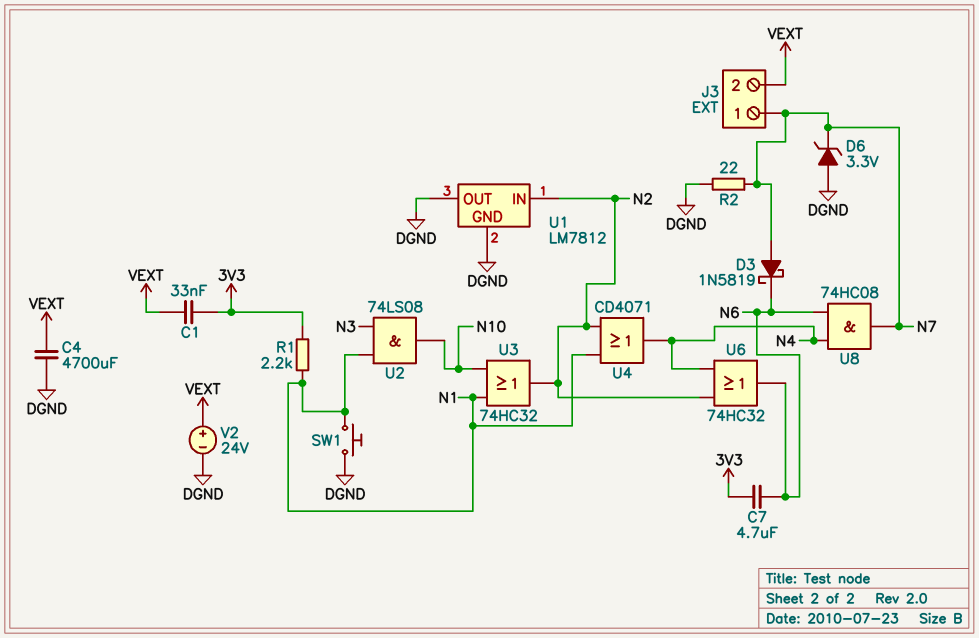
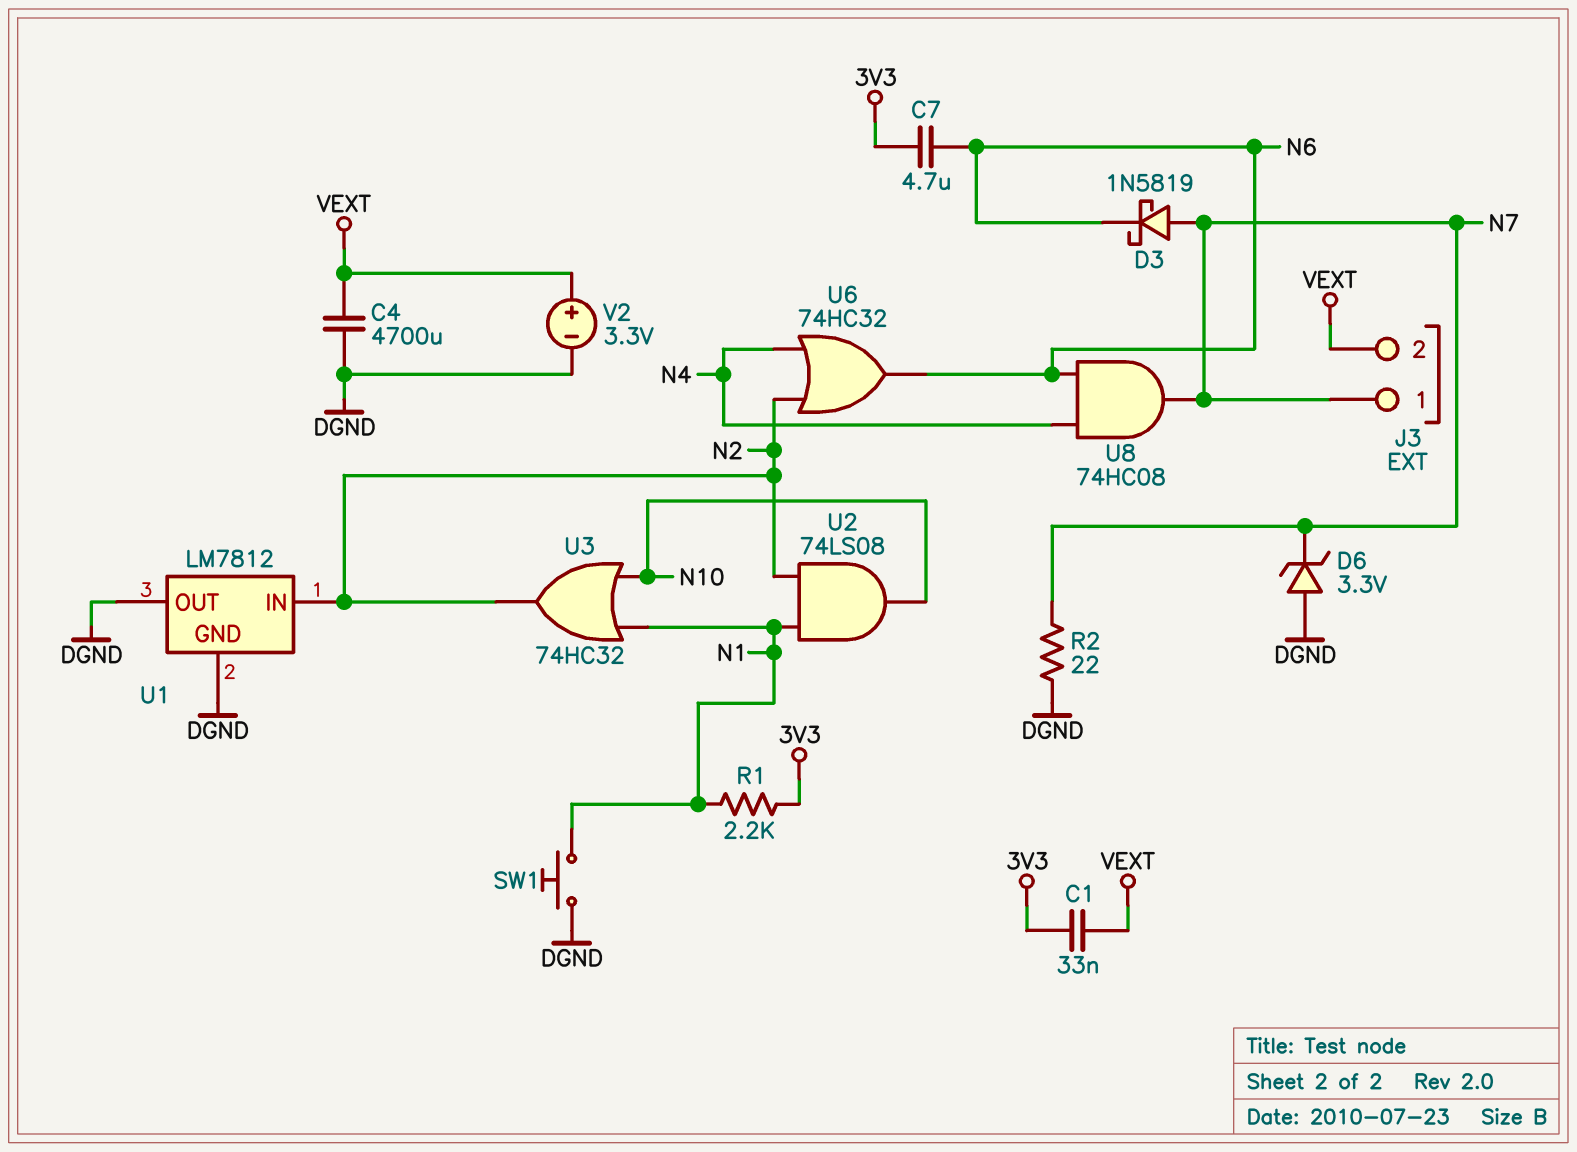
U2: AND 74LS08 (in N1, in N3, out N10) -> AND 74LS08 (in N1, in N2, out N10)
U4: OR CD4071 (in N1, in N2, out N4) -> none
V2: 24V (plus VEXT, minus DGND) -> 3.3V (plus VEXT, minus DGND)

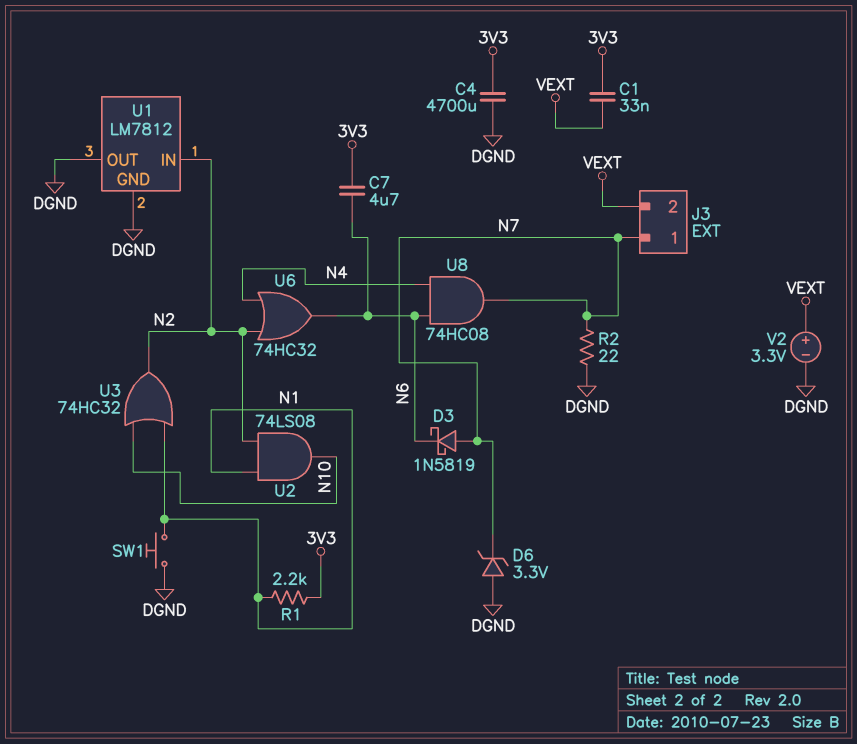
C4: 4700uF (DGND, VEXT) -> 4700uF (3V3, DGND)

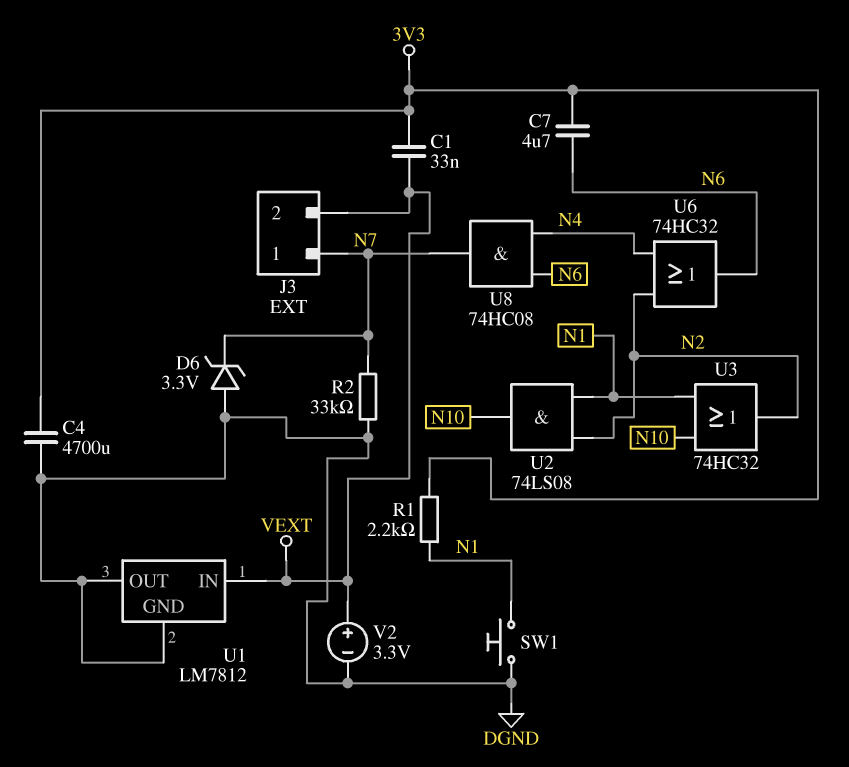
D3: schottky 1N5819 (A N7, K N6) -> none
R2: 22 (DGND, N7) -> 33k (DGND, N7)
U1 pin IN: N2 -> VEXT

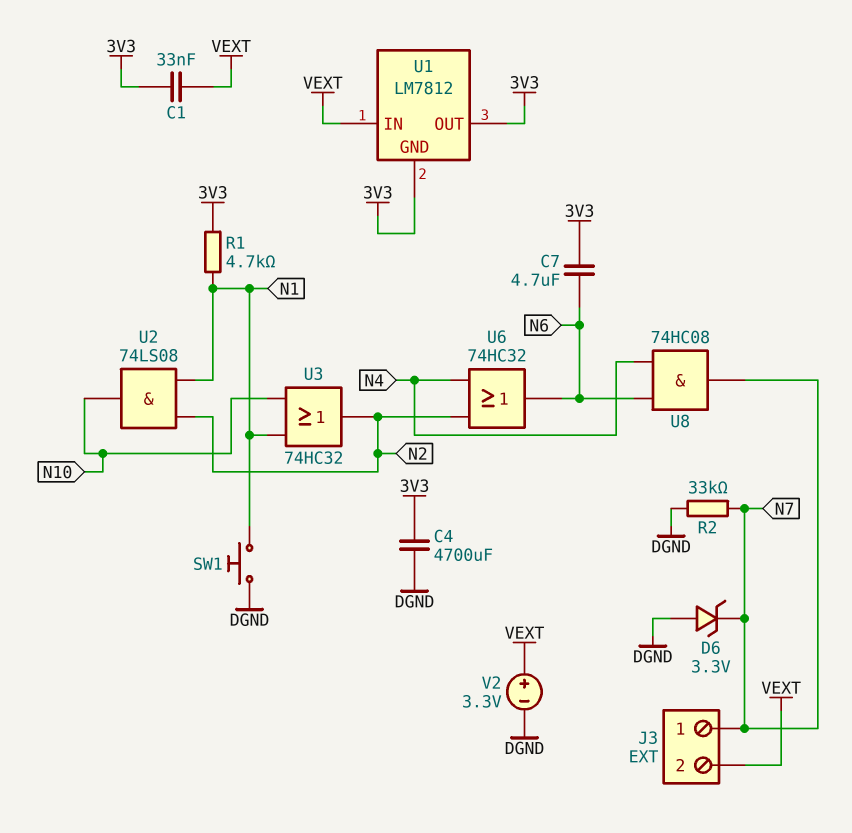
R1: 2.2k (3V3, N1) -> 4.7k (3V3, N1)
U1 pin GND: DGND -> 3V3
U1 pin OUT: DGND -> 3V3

» WHAT THIS TASK INVOLVES: Repeat every line of the data exactly, but do not include pictures.

» WRITTEN RESPONSE:
U2: AND 74LS08 (in N1, in N3, out N10) -> AND 74LS08 (in N1, in N2, out N10)
U4: OR CD4071 (in N1, in N2, out N4) -> none
V2: 24V (plus VEXT, minus DGND) -> 3.3V (plus VEXT, minus DGND)

C4: 4700uF (DGND, VEXT) -> 4700uF (3V3, DGND)

D3: schottky 1N5819 (A N7, K N6) -> none
R2: 22 (DGND, N7) -> 33k (DGND, N7)
U1 pin IN: N2 -> VEXT

R1: 2.2k (3V3, N1) -> 4.7k (3V3, N1)
U1 pin GND: DGND -> 3V3
U1 pin OUT: DGND -> 3V3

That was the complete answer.